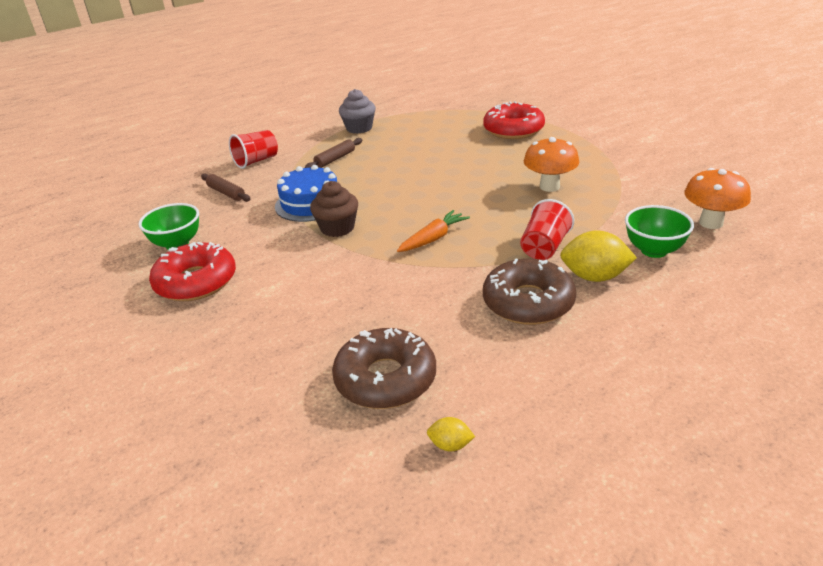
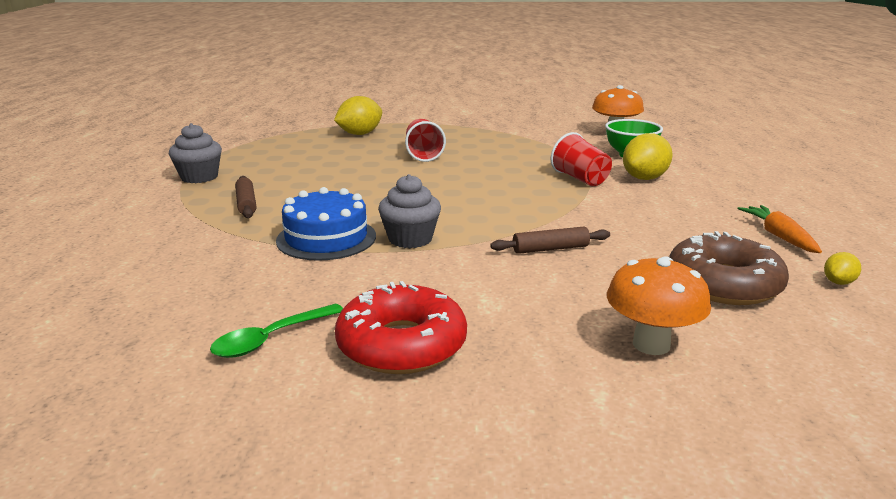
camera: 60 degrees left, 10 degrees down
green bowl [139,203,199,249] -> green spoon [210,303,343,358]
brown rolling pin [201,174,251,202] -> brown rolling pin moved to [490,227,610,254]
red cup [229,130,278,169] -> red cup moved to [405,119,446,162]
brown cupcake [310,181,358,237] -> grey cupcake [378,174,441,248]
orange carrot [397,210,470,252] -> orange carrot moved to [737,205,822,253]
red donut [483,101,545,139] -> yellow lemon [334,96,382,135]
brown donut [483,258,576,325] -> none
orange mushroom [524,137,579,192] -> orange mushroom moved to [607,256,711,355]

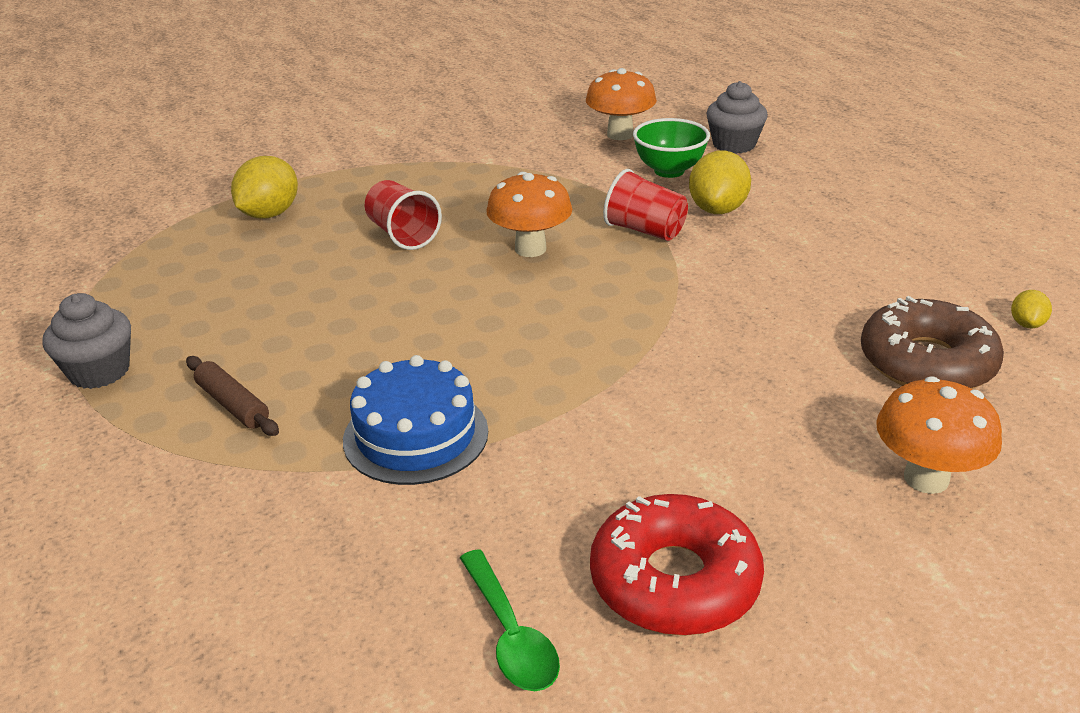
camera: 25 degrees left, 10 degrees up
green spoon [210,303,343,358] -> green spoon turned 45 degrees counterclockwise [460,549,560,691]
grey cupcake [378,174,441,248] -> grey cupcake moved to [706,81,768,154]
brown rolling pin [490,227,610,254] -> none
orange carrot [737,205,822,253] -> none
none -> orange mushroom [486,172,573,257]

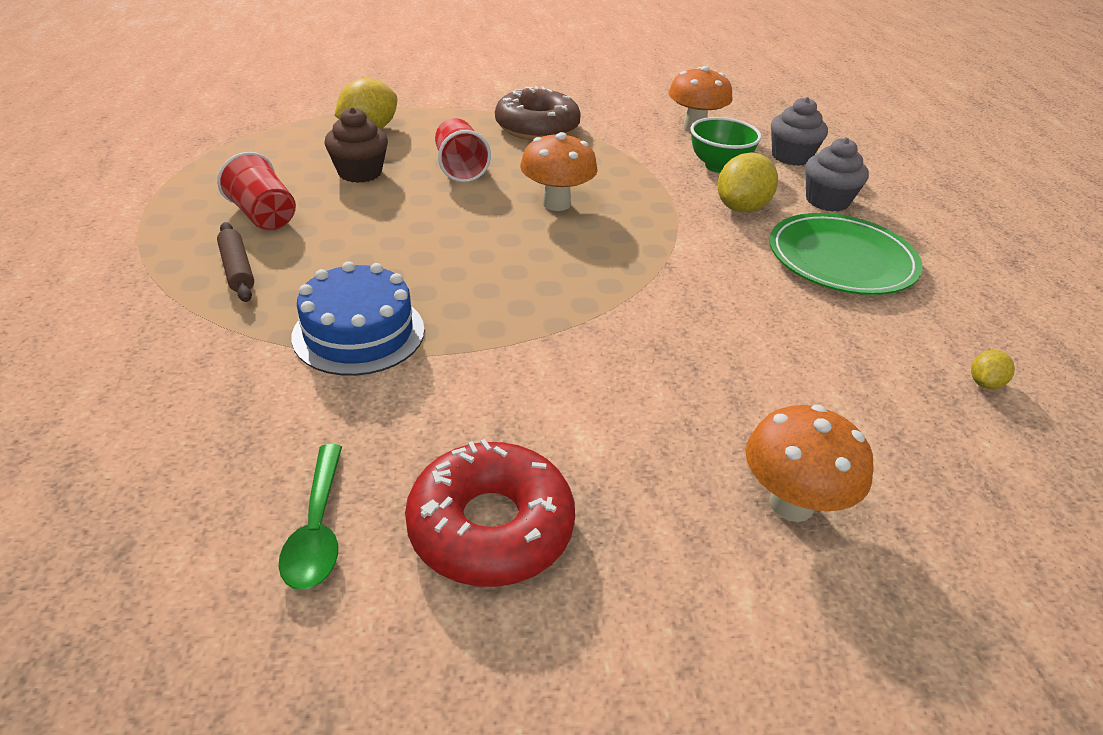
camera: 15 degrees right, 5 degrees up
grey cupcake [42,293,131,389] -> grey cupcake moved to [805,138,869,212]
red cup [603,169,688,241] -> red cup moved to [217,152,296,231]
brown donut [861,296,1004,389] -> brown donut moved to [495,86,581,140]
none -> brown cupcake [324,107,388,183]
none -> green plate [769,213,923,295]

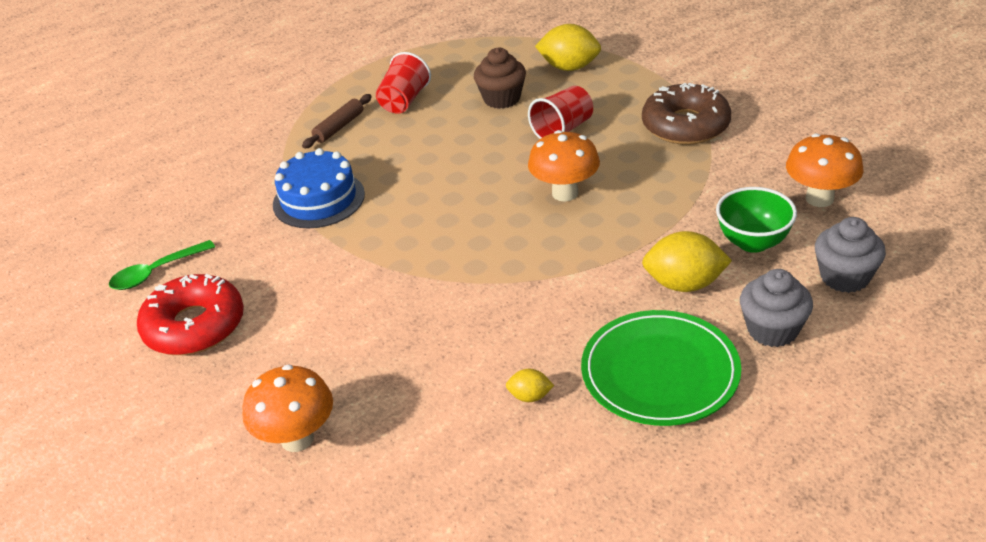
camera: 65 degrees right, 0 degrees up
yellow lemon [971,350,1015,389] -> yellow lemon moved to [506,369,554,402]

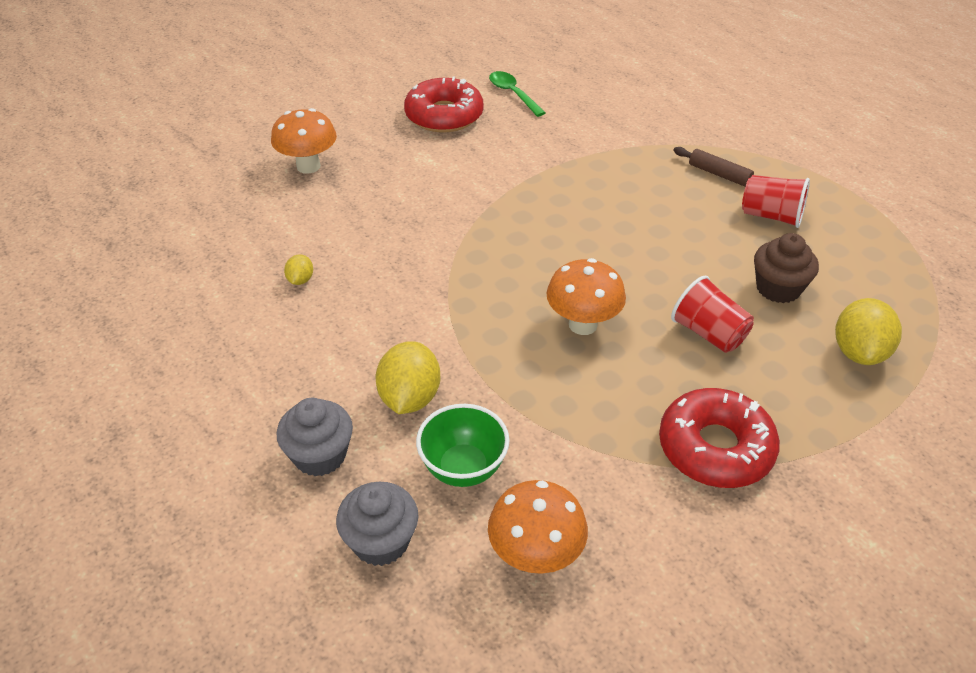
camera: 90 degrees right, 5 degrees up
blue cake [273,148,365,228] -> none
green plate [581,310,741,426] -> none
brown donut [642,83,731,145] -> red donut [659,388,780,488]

■ ■ ■ ■ ■ ■ ■

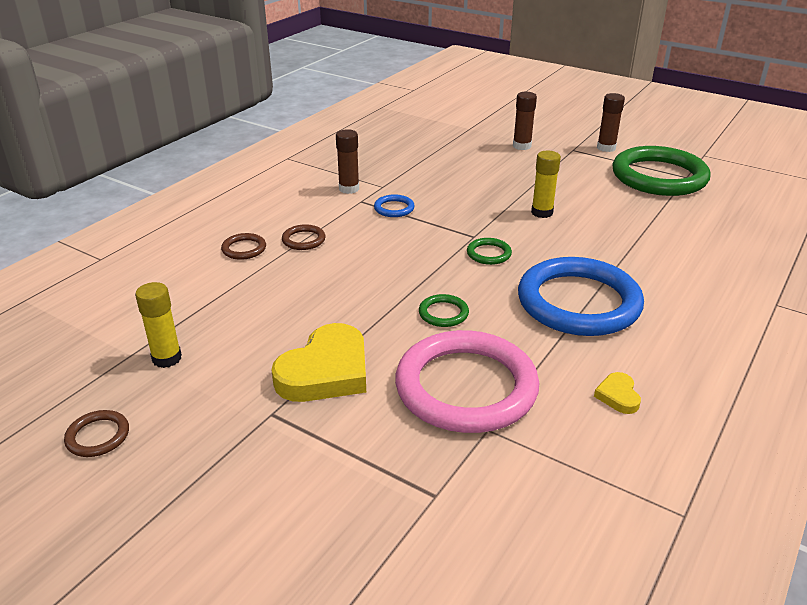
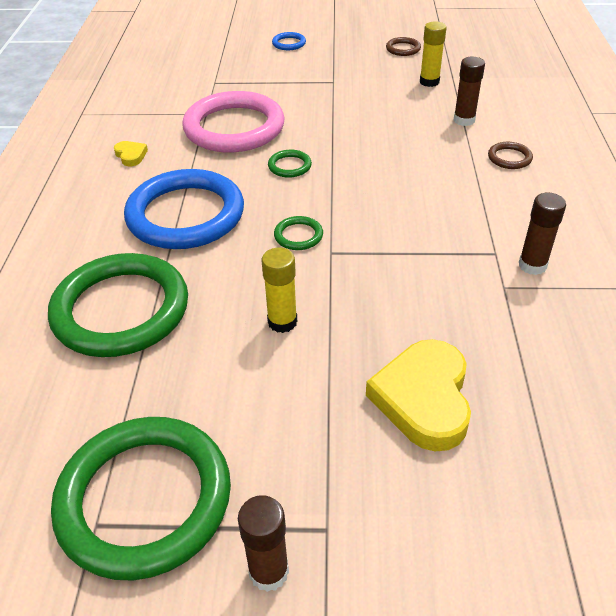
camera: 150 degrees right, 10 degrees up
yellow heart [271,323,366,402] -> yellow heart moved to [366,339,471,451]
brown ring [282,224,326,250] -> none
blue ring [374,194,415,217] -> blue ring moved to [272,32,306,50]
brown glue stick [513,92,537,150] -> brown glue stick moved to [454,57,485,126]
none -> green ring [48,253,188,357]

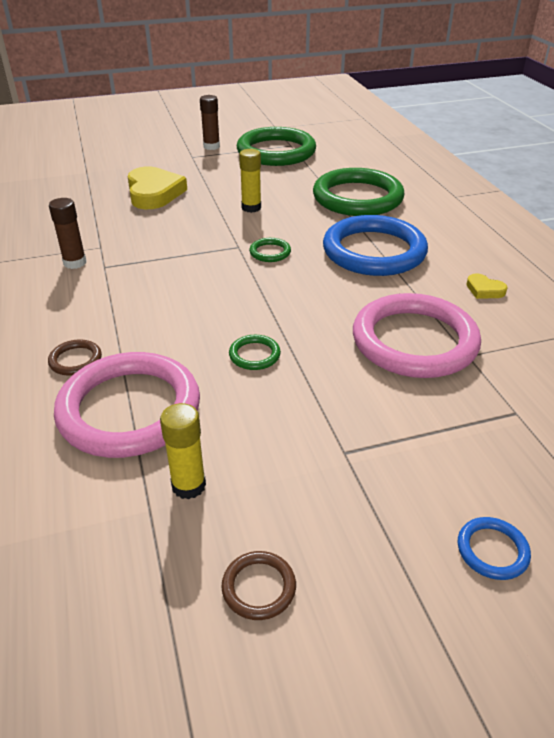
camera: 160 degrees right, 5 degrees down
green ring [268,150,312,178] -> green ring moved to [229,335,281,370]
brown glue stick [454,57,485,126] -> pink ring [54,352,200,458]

■ ■ ■ ■ ■ ■ ■

Instructions for the task:
Search the data above for the word "glue", then gather each line in which it appears.

Task answer:
brown glue stick [513,92,537,150] -> brown glue stick moved to [454,57,485,126]
brown glue stick [454,57,485,126] -> pink ring [54,352,200,458]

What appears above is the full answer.